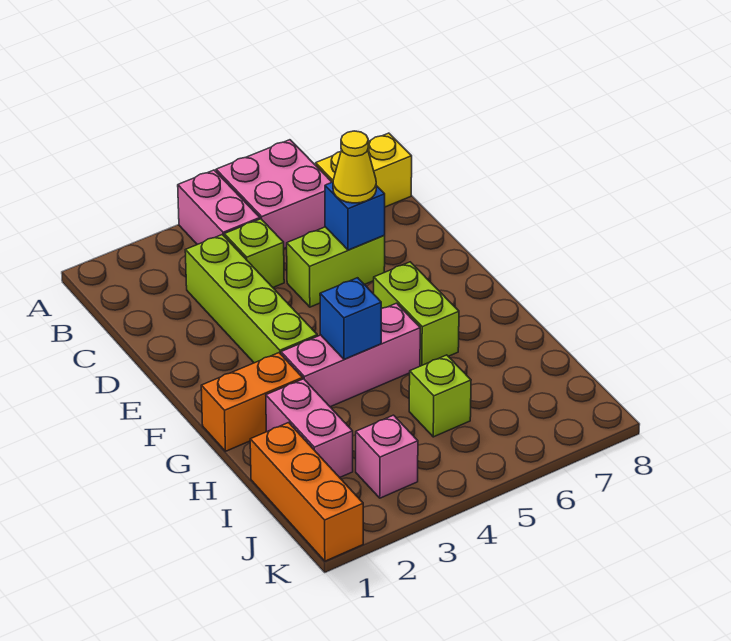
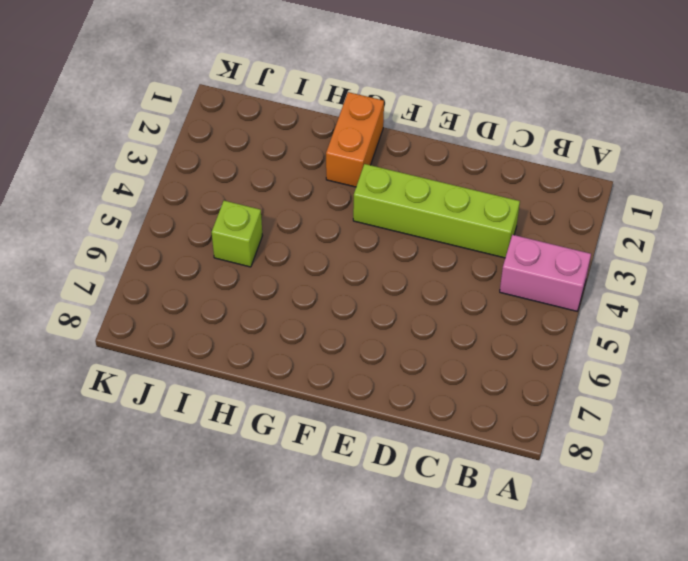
none -> pink 2x2 brick [216,140,332,248]
none -> yellow 1x2 brick [316,133,412,207]
none -> lime 1x1 brick [224,219,284,287]

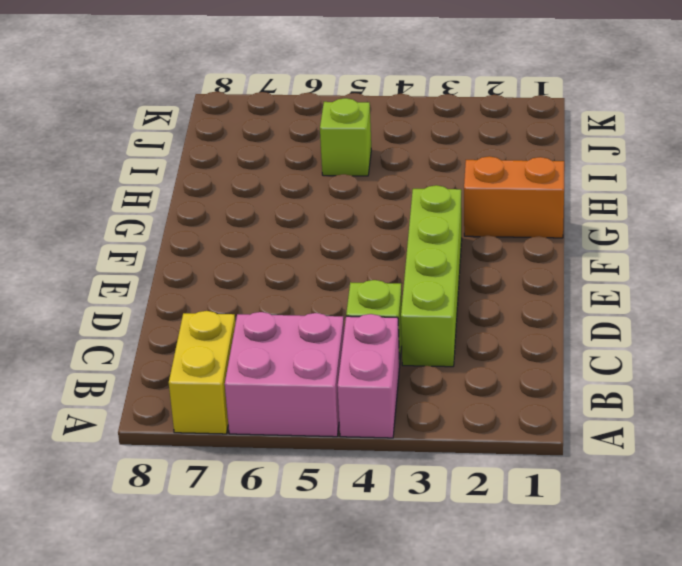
yellow 1x2 brick [169,311,235,434] -> yellow 1x2 brick turned to [316,133,412,207]
none -> lime 1x2 brick [287,227,385,307]
none -> lime 1x2 brick [374,262,459,366]
none -> pink 1x3 brick [281,303,420,407]

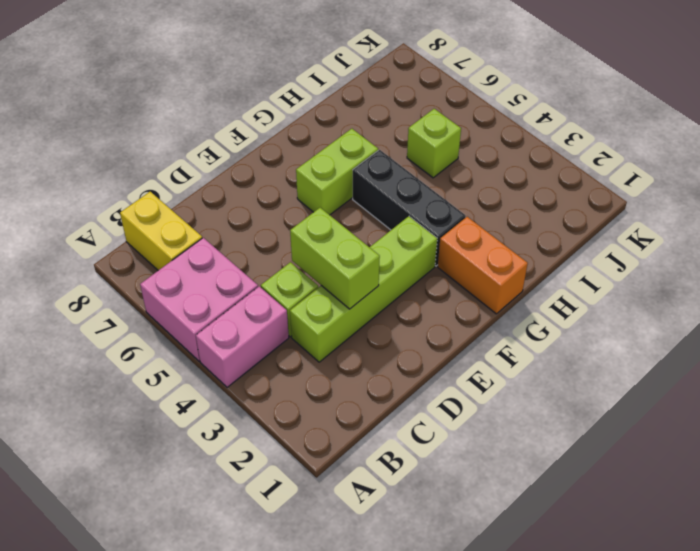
lime 1x2 brick [290,208,380,309] -> lime 1x2 brick moved to [287,227,385,307]
black 1x3 brick [353,150,466,266] -> pink 1x3 brick [281,303,420,407]
none -> pink 1x2 brick [266,379,353,478]
none -> orange 1x3 brick [250,423,363,561]
none -> pink 1x1 brick [356,415,418,498]

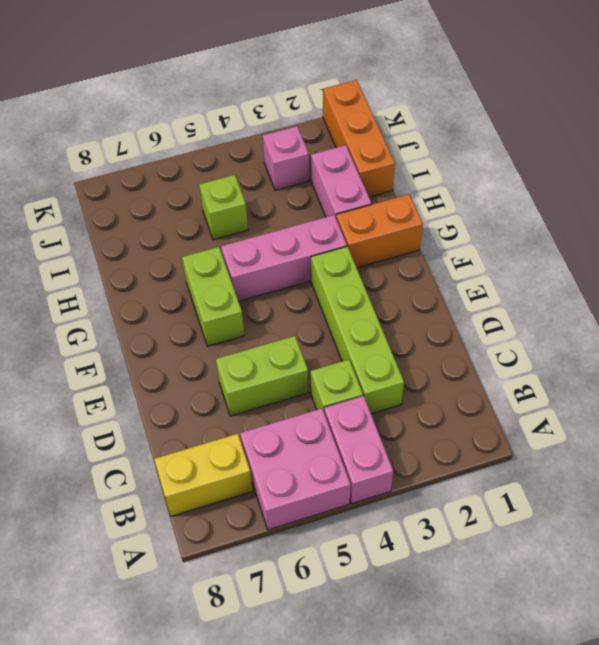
none -> blue 1x1 brick [325,182,385,250]
none -> blue 1x1 brick [320,278,381,360]
none -> yellow 1x1 cone [333,131,376,203]

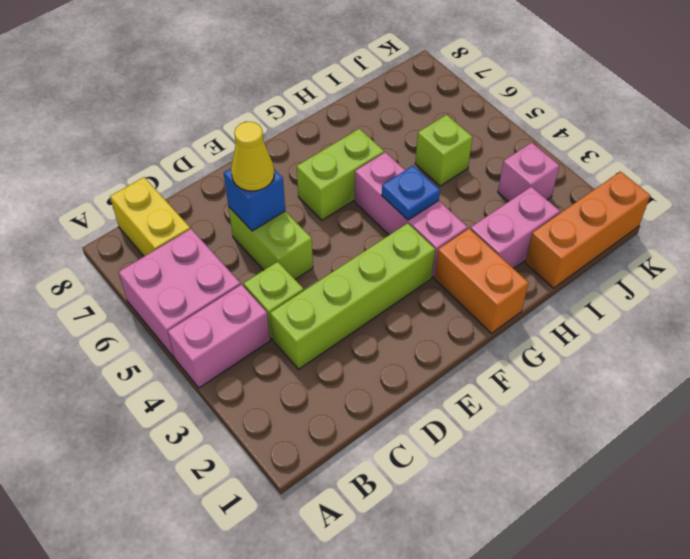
blue 1x1 plate [382,166,440,220] -> blue 1x1 brick [320,278,381,360]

-*-

> [Work instruction]: Return the material word for word. Pictures are not part of the copy.

> [Expected answer]:
none -> pink 2x2 brick [216,140,332,248]
none -> yellow 1x2 brick [316,133,412,207]
none -> lime 1x1 brick [224,219,284,287]

yellow 1x2 brick [169,311,235,434] -> yellow 1x2 brick turned to [316,133,412,207]
none -> lime 1x2 brick [287,227,385,307]
none -> lime 1x2 brick [374,262,459,366]
none -> pink 1x3 brick [281,303,420,407]

lime 1x2 brick [290,208,380,309] -> lime 1x2 brick moved to [287,227,385,307]
black 1x3 brick [353,150,466,266] -> pink 1x3 brick [281,303,420,407]
none -> pink 1x2 brick [266,379,353,478]
none -> orange 1x3 brick [250,423,363,561]
none -> pink 1x1 brick [356,415,418,498]

none -> blue 1x1 brick [325,182,385,250]
none -> blue 1x1 brick [320,278,381,360]
none -> yellow 1x1 cone [333,131,376,203]

blue 1x1 plate [382,166,440,220] -> blue 1x1 brick [320,278,381,360]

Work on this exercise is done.